AIM =
Rewrite the rows starting at the line that contains "treasured [636, 68]" and continuing through the last row, with "center point" changed to "midpoint" and everything else left as is. Return only those rows, without the pictures.

DATA EXTRACT =
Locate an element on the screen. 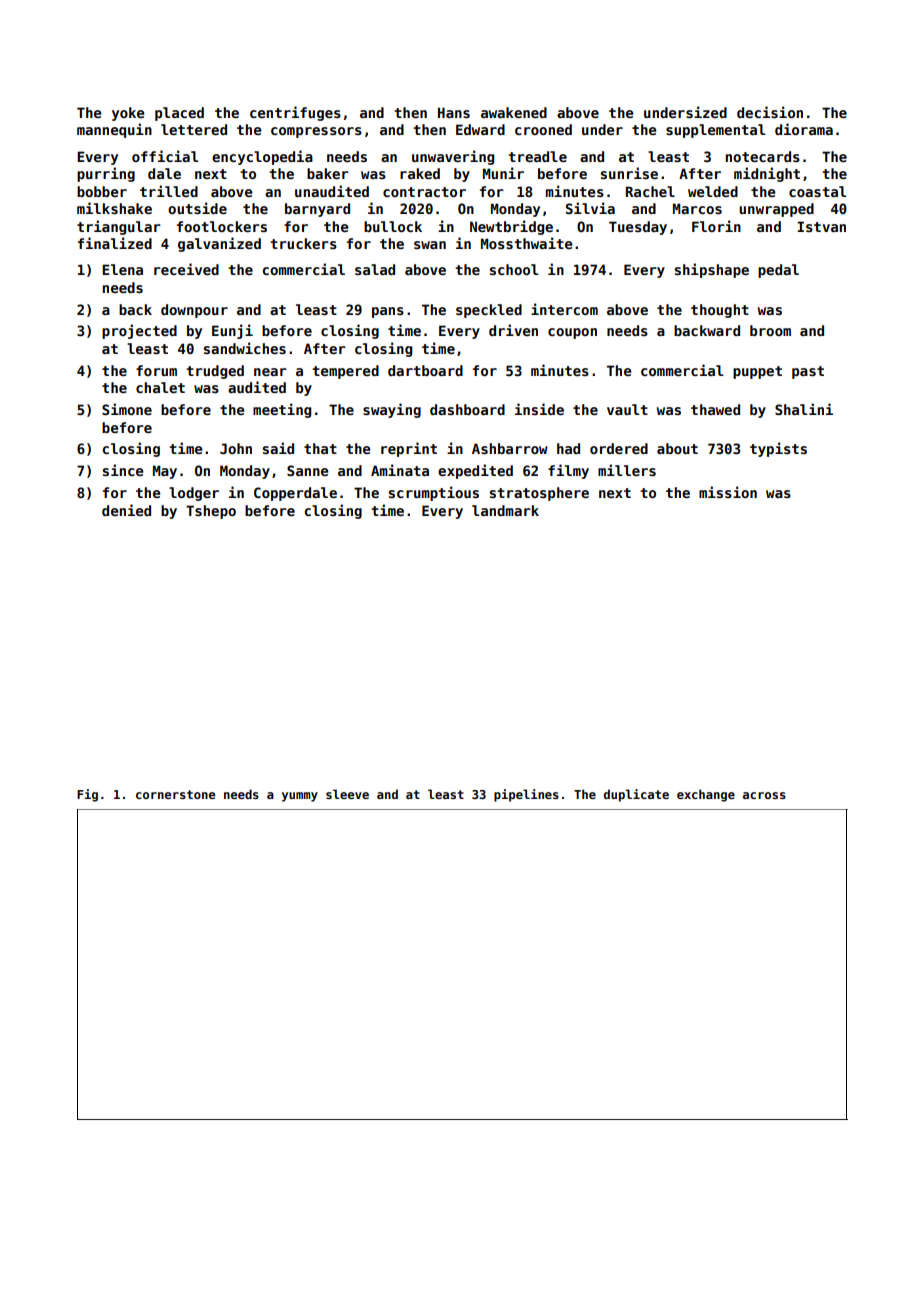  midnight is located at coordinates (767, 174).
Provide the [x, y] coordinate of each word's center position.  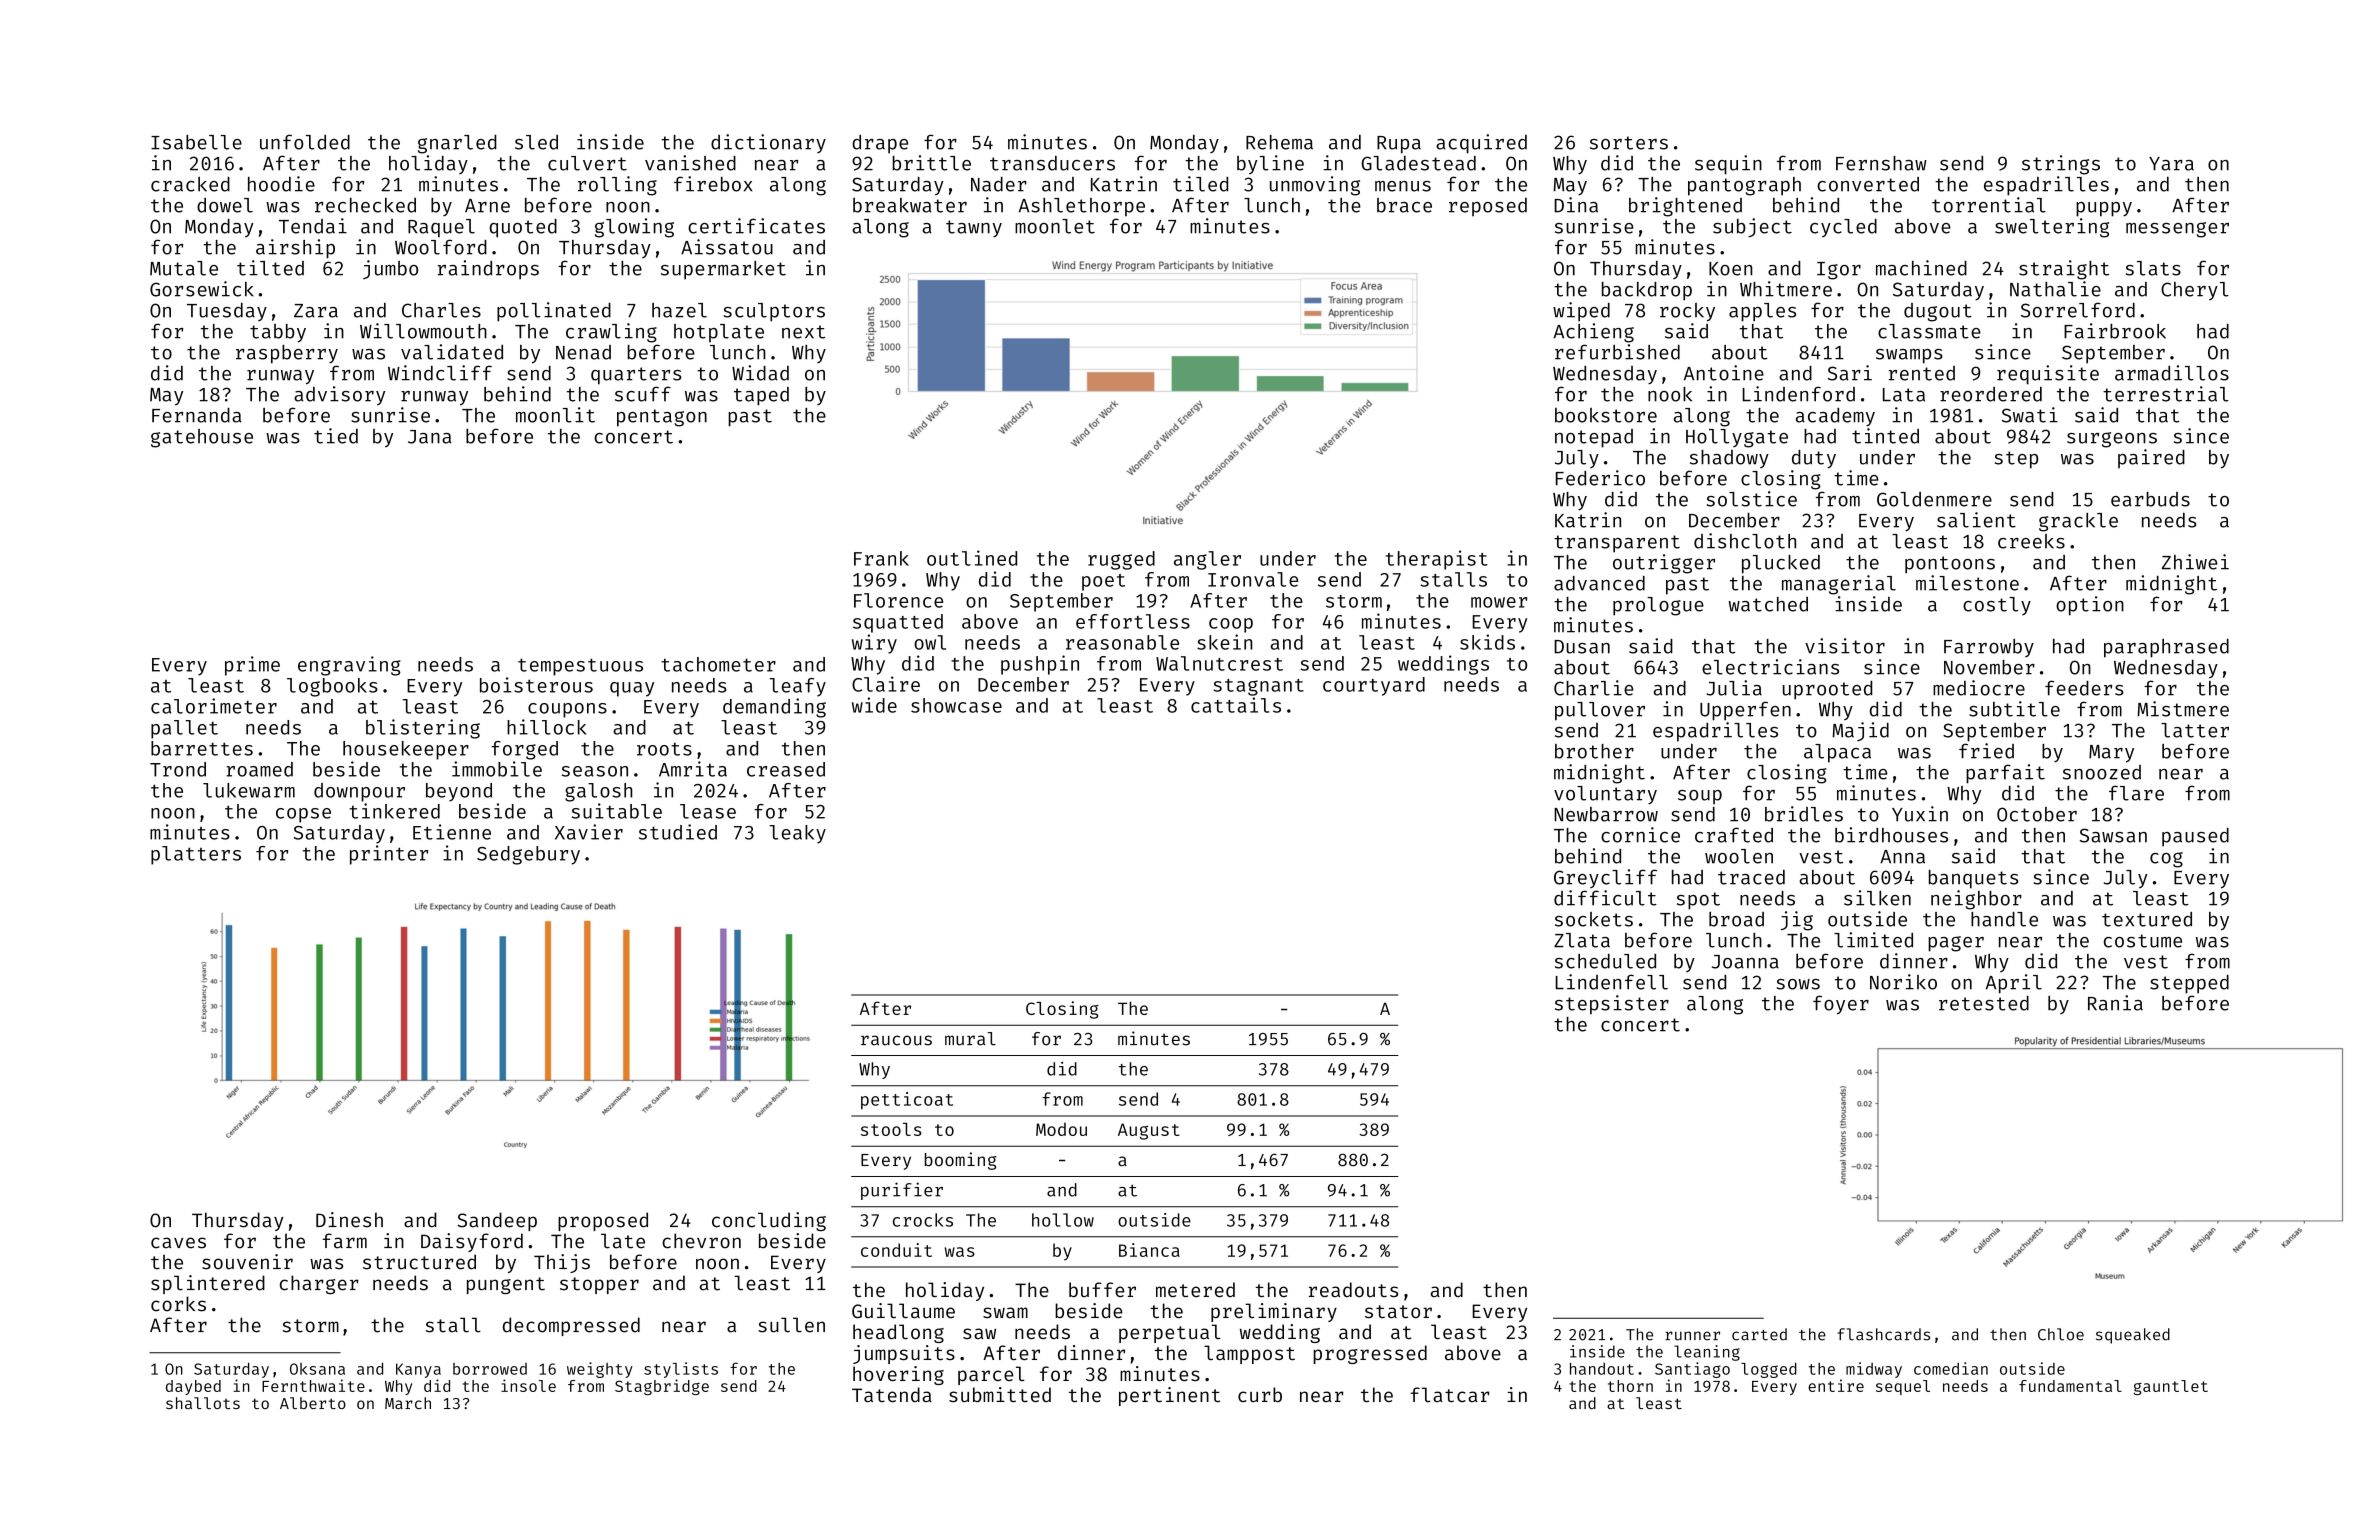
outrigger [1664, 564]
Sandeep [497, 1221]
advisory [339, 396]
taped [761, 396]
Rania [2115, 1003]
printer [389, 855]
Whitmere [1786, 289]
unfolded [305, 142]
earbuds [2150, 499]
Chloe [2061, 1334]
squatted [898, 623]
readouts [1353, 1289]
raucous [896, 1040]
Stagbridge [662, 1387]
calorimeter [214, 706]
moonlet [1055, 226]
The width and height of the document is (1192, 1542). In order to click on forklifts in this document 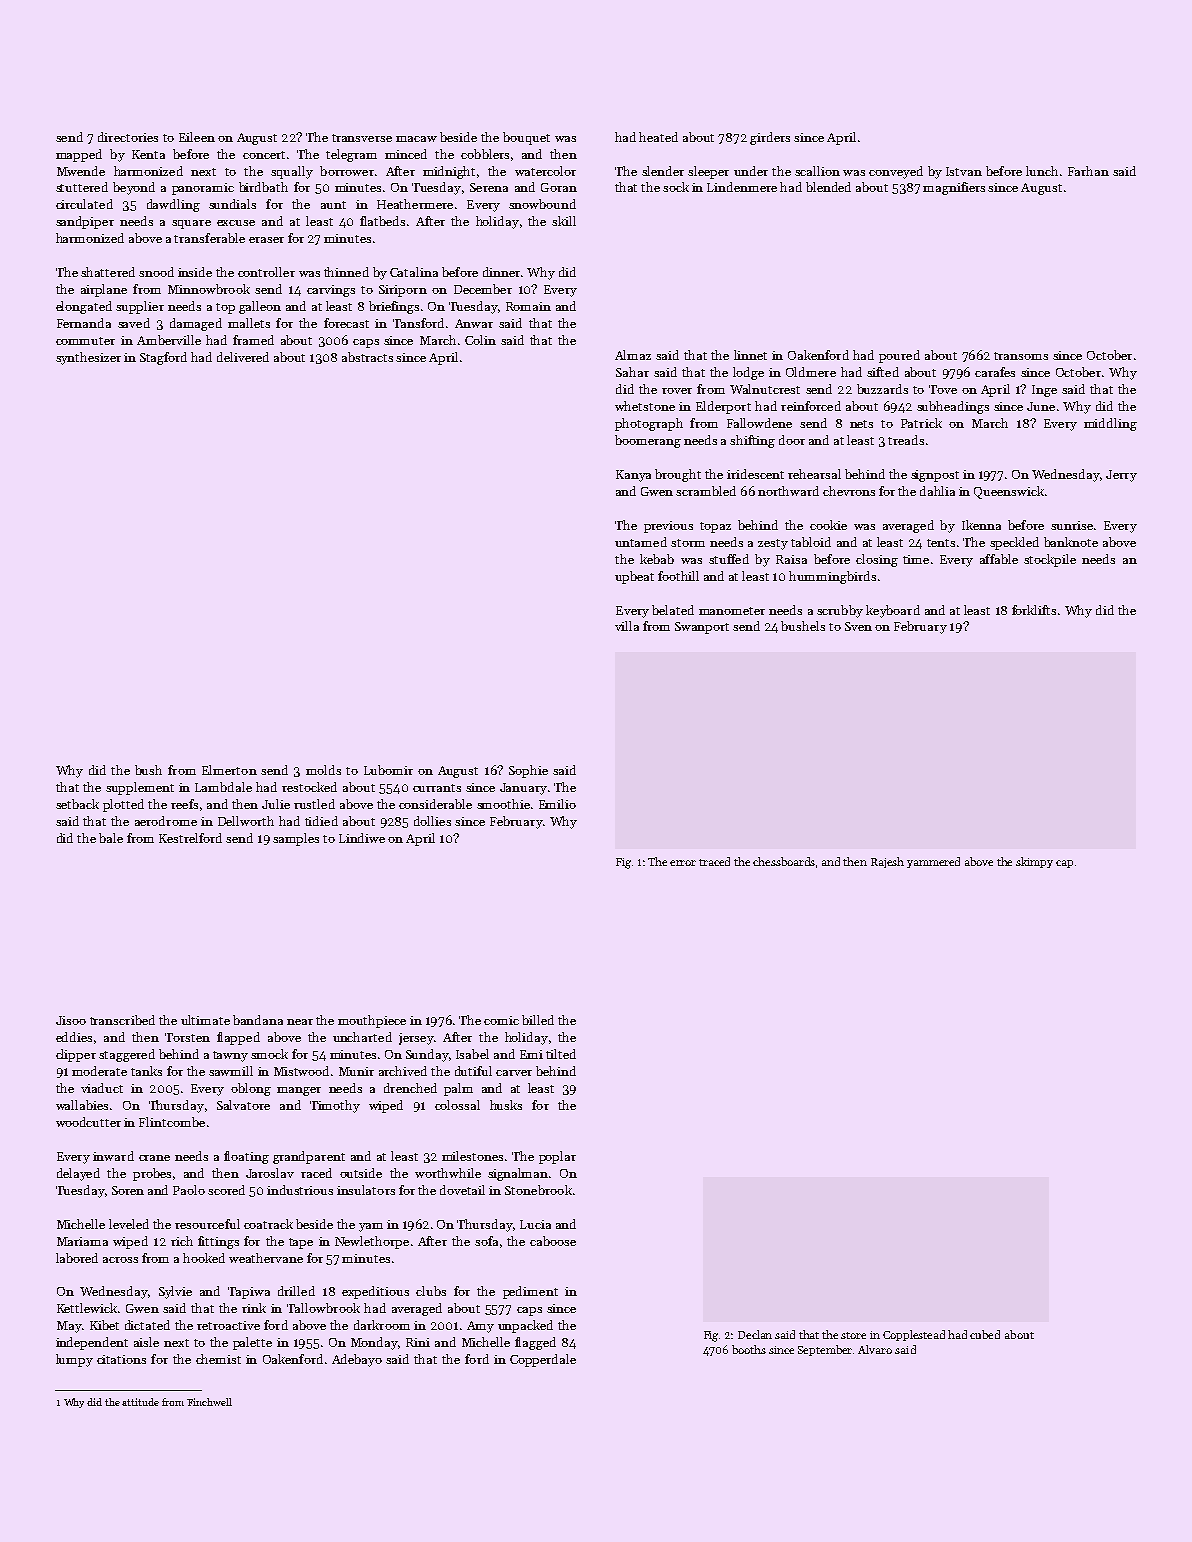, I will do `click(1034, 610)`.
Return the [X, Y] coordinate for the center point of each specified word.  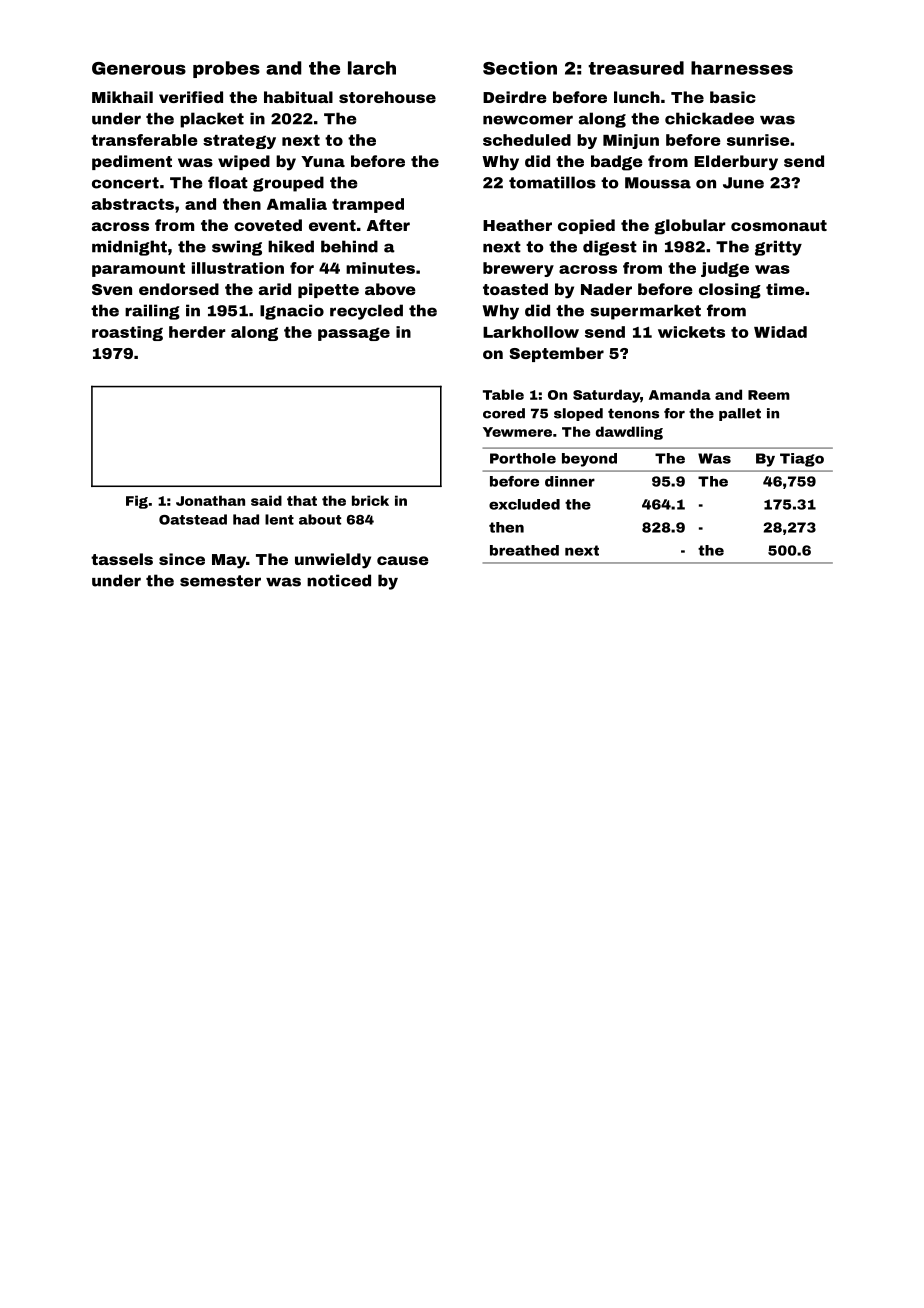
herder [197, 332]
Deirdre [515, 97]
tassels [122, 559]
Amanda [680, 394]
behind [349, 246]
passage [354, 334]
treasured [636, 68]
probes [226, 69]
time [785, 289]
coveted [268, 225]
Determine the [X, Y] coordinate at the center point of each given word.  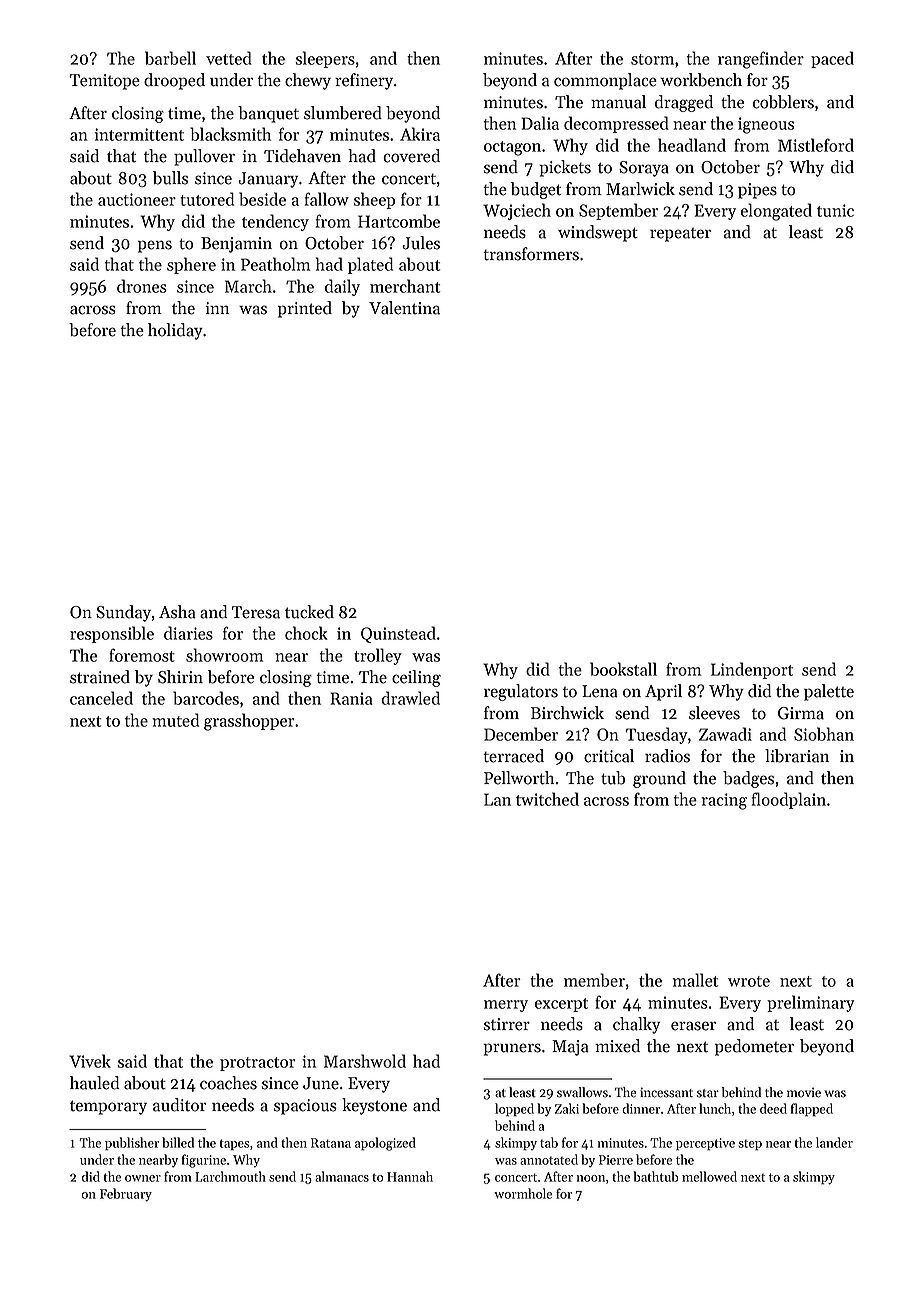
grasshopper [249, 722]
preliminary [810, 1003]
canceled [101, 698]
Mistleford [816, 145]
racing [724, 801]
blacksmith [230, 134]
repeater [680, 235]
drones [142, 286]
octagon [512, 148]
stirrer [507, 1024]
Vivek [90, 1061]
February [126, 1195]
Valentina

SOLVED PROBLEM =
treasured [636, 68]
probes [226, 69]
time [785, 289]
coveted [268, 225]
Determine the [X, Y] coordinate at the midpoint of each given word.  
grasshopper [249, 722]
preliminary [810, 1003]
canceled [101, 698]
Mistleford [816, 145]
racing [724, 801]
blacksmith [230, 134]
repeater [680, 235]
drones [142, 286]
octagon [512, 148]
stirrer [507, 1024]
Vivek [90, 1061]
February [126, 1195]
Valentina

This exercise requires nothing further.